/---
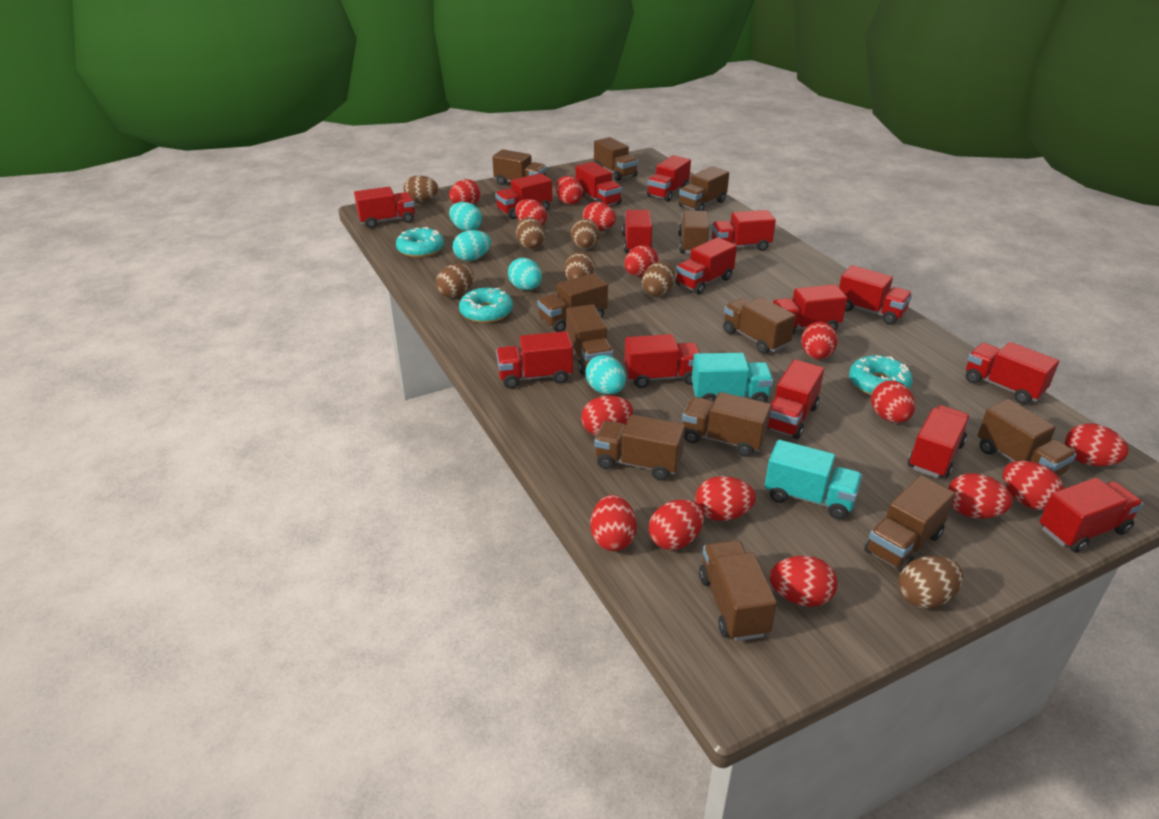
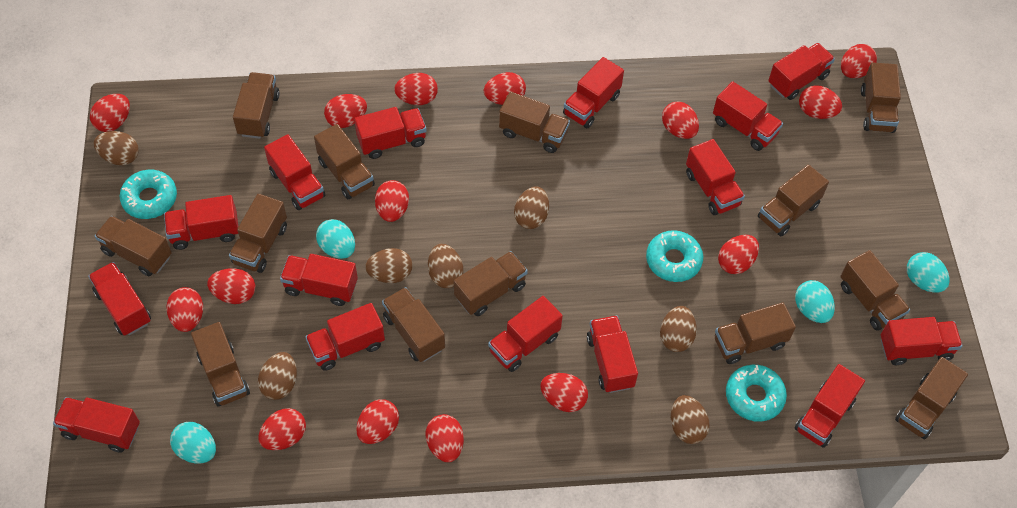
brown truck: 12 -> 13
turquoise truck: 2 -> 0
\---
/---
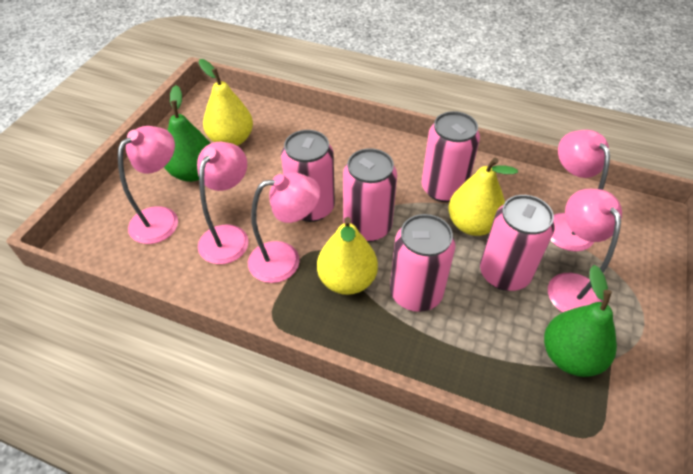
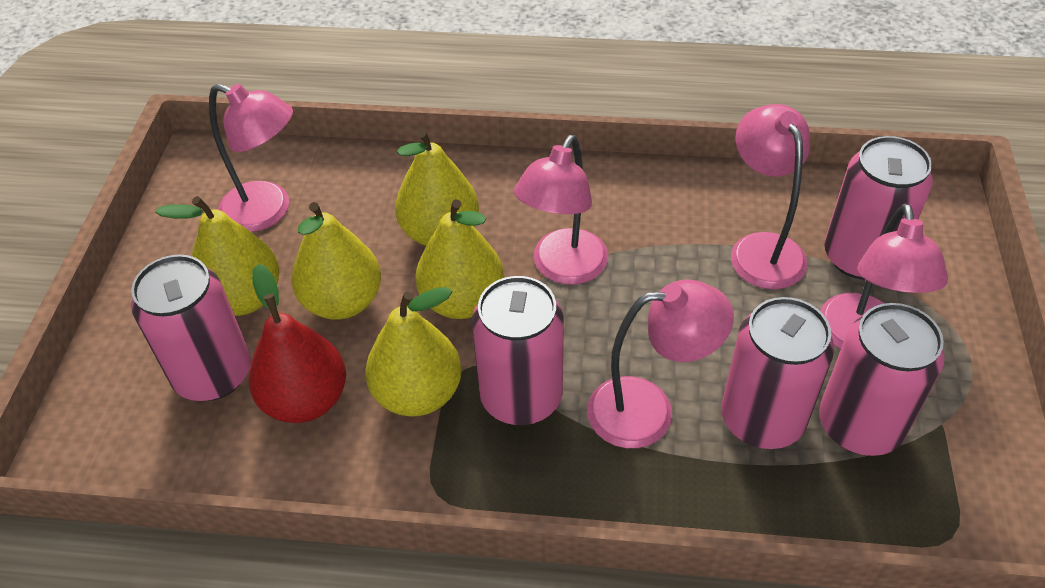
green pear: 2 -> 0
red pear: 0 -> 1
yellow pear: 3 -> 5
\---
**To do:** Which of the lines above carry the string "truck"? Copy every one.

**Response area:**
brown truck: 12 -> 13
turquoise truck: 2 -> 0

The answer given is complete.